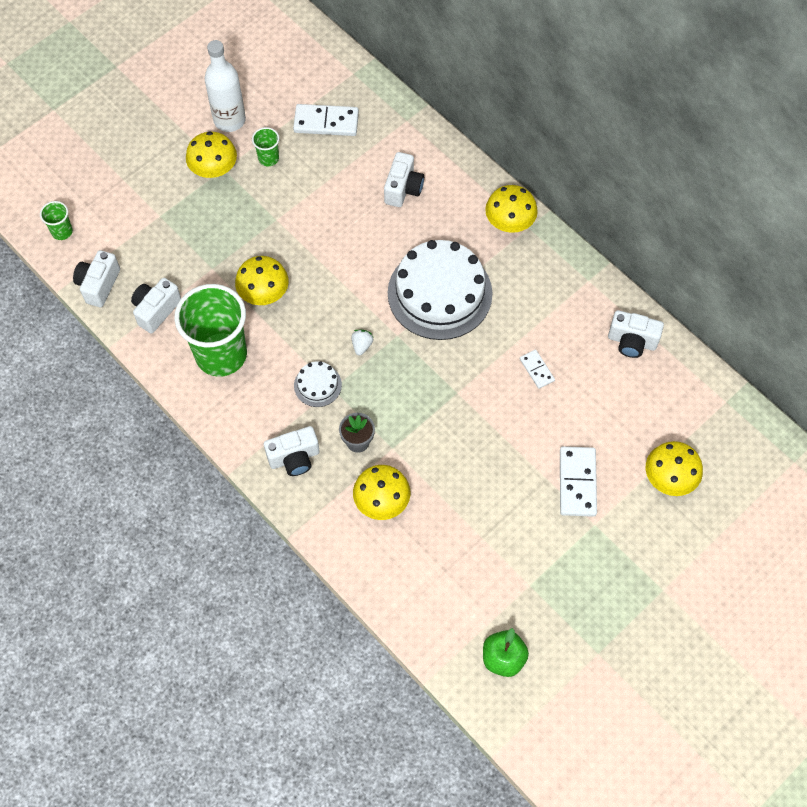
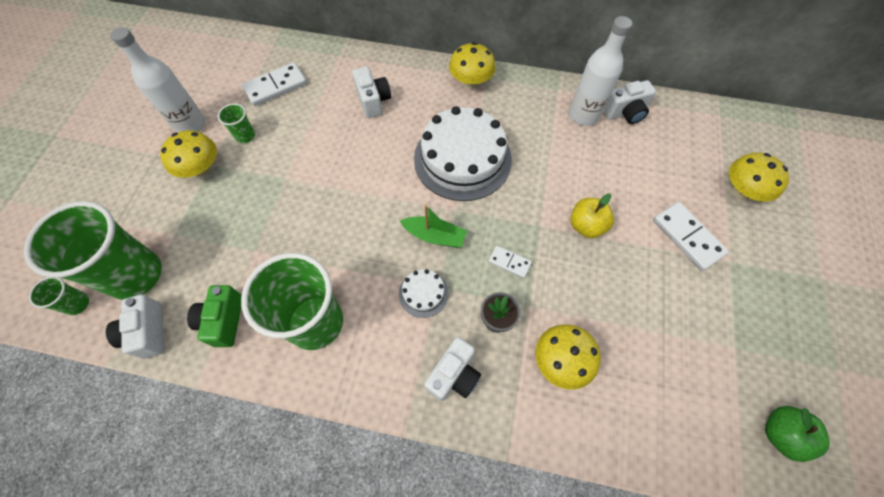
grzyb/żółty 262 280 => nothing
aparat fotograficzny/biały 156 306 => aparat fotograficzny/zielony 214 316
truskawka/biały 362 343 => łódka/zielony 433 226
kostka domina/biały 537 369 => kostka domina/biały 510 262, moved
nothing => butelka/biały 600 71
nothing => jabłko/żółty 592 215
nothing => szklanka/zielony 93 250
--
**REQUIRED WORK:** Leaving the pictures out, write out every entry exactly.

**SOLUTION FOR THIS PROBLEM:**
grzyb/żółty 262 280 => nothing
aparat fotograficzny/biały 156 306 => aparat fotograficzny/zielony 214 316
truskawka/biały 362 343 => łódka/zielony 433 226
kostka domina/biały 537 369 => kostka domina/biały 510 262, moved
nothing => butelka/biały 600 71
nothing => jabłko/żółty 592 215
nothing => szklanka/zielony 93 250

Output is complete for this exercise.